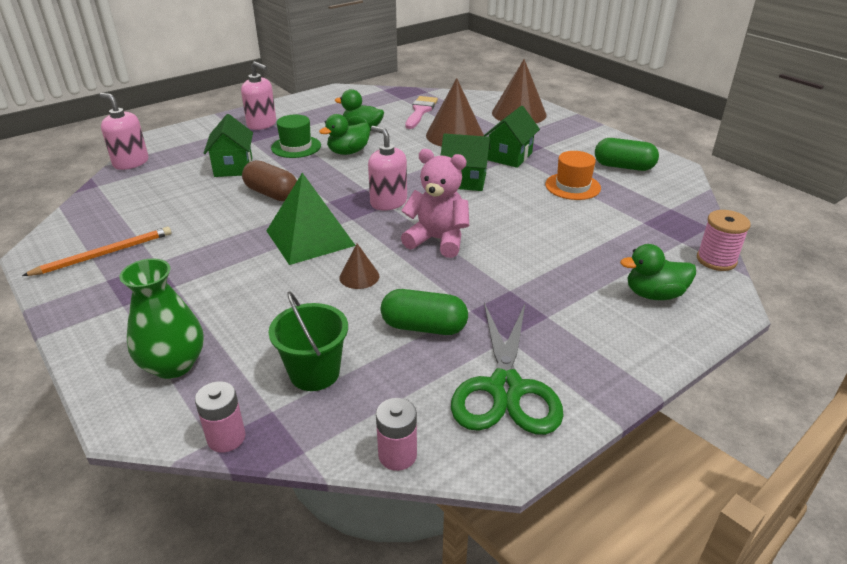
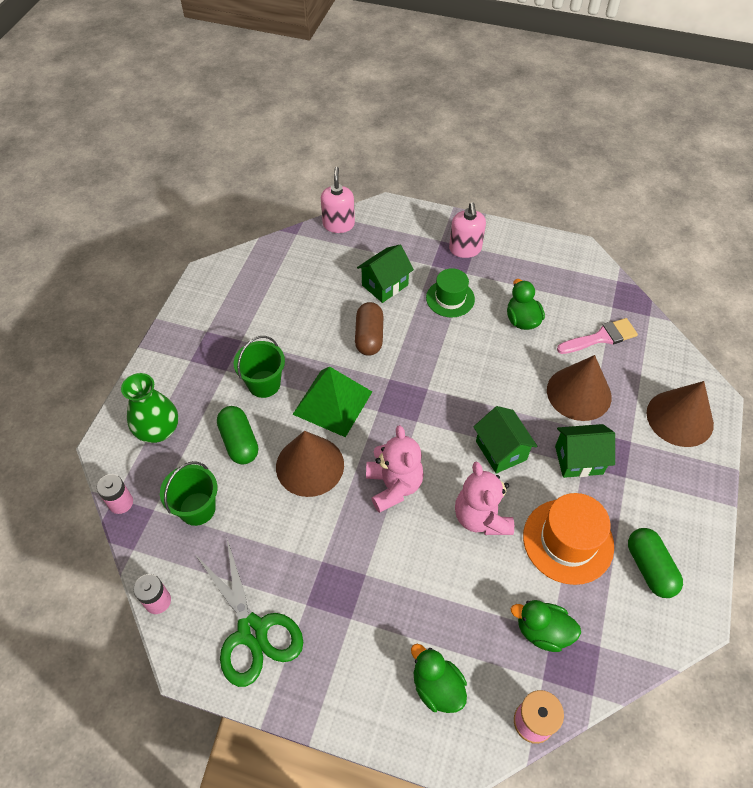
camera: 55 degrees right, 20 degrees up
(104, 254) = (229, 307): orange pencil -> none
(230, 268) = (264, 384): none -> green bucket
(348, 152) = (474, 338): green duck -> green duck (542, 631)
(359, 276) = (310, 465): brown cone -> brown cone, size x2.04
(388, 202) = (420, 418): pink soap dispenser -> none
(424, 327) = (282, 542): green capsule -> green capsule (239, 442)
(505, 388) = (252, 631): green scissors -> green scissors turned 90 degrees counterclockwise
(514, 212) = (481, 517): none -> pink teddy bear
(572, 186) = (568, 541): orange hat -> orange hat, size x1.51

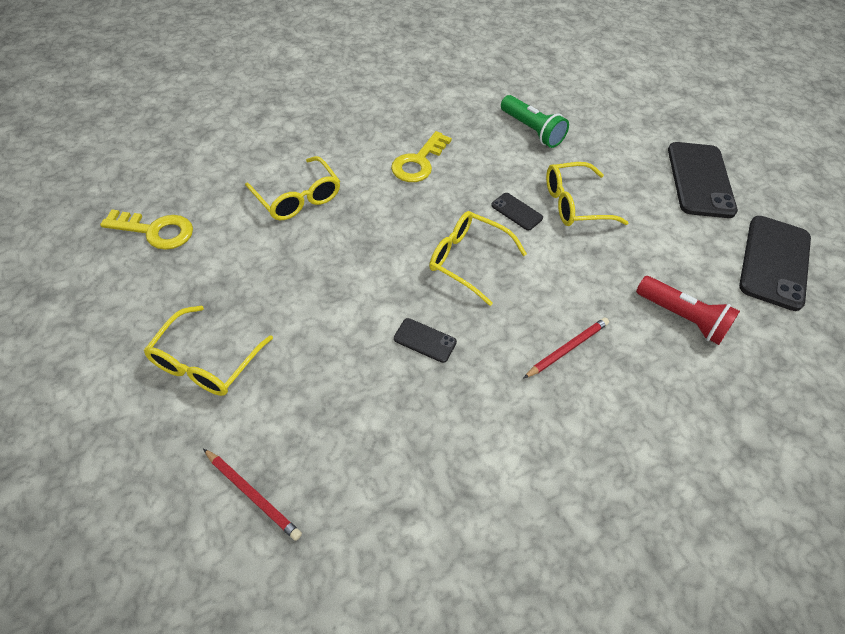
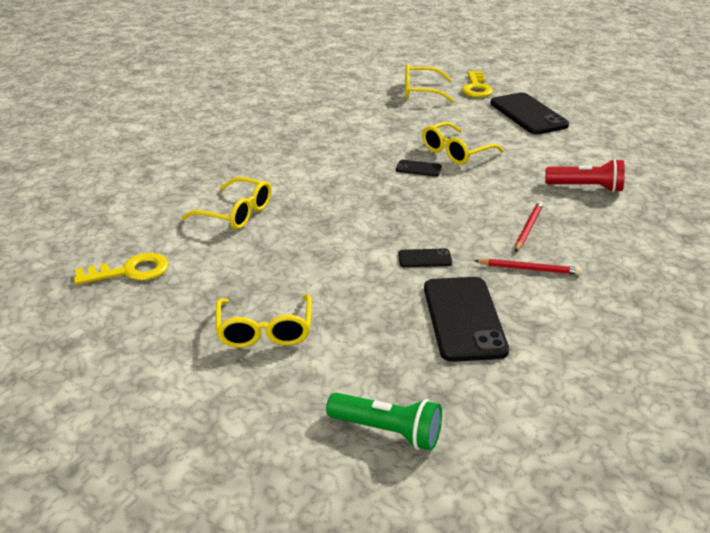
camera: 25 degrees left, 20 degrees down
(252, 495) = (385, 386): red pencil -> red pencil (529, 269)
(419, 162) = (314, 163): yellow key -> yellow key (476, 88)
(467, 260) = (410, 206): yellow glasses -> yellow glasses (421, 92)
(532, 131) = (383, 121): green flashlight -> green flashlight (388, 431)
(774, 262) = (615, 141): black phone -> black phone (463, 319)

----

> _WHAT THE TASK REQUIRES_: What belongs in the answer is the line with "(252, 495) = (385, 386): red" plus every later line of the listing, copied word for word and nothing besides.

> _OUTPUT BELOW_:
(252, 495) = (385, 386): red pencil -> red pencil (529, 269)
(419, 162) = (314, 163): yellow key -> yellow key (476, 88)
(467, 260) = (410, 206): yellow glasses -> yellow glasses (421, 92)
(532, 131) = (383, 121): green flashlight -> green flashlight (388, 431)
(774, 262) = (615, 141): black phone -> black phone (463, 319)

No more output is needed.